== Data provided ==
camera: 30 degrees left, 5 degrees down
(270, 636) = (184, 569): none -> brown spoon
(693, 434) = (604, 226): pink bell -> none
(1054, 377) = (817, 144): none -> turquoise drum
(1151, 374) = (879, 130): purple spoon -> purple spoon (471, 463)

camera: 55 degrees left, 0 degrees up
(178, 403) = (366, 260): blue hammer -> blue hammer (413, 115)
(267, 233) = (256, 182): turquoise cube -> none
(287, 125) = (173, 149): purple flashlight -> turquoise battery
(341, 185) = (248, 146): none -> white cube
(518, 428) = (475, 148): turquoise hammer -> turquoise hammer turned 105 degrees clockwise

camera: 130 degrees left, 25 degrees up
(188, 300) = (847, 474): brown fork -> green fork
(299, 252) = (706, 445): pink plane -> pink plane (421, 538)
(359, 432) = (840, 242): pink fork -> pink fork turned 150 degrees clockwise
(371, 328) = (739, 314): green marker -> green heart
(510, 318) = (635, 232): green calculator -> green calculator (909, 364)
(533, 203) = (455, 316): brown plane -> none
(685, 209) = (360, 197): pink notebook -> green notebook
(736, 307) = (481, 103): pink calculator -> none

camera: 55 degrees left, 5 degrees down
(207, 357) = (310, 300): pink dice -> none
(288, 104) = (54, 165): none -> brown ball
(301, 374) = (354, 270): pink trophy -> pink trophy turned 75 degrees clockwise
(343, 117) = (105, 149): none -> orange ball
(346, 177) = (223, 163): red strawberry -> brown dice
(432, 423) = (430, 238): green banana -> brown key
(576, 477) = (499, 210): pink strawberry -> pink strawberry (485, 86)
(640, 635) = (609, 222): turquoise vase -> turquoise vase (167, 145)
===
• [Task to carry out] Transcribe the lines from the first line of the records through the line that contains "camera: 55 degrees left, 0 degrees up", both included, and add nothing else.

• [Solved exercise]
camera: 30 degrees left, 5 degrees down
(270, 636) = (184, 569): none -> brown spoon
(693, 434) = (604, 226): pink bell -> none
(1054, 377) = (817, 144): none -> turquoise drum
(1151, 374) = (879, 130): purple spoon -> purple spoon (471, 463)

camera: 55 degrees left, 0 degrees up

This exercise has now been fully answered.